# WORK ORDER
With the material below, print exactly the lines between the line holding "brown tile D4:D5 level 2 -> none" and the line holding "purple tile F2:G3", inclusive. Add nothing else.
┌─ DATA TO USE
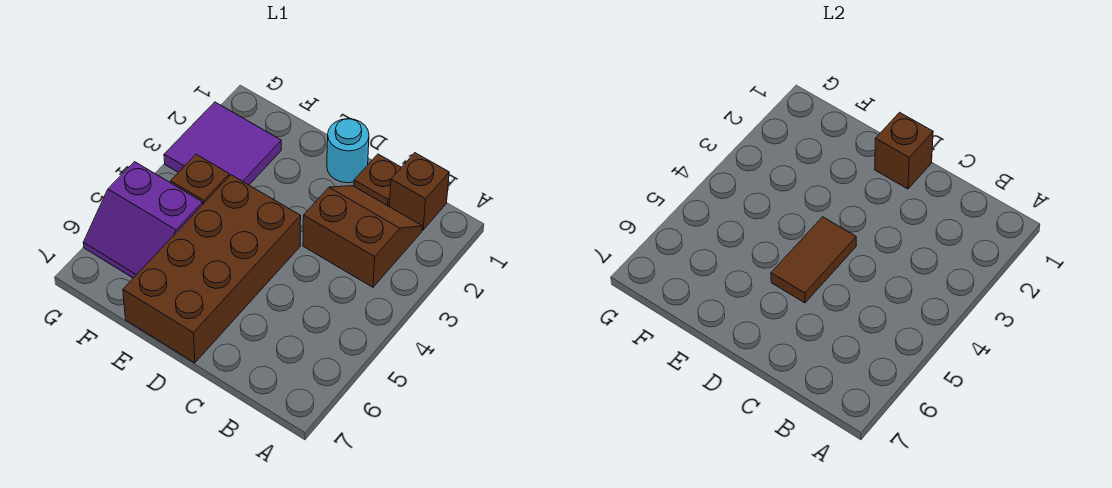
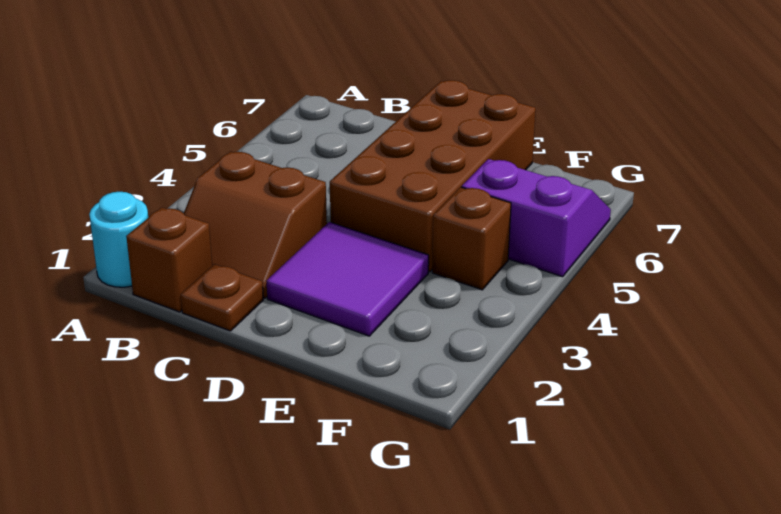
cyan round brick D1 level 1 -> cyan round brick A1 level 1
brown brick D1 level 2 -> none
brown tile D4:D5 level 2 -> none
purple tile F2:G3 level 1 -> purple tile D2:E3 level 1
└─
┌─ DATA TO USE
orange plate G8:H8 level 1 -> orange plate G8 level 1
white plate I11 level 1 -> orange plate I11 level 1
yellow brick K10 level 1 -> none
└─
# RESPONSE TO THIS EXERCISE
brown tile D4:D5 level 2 -> none
purple tile F2:G3 level 1 -> purple tile D2:E3 level 1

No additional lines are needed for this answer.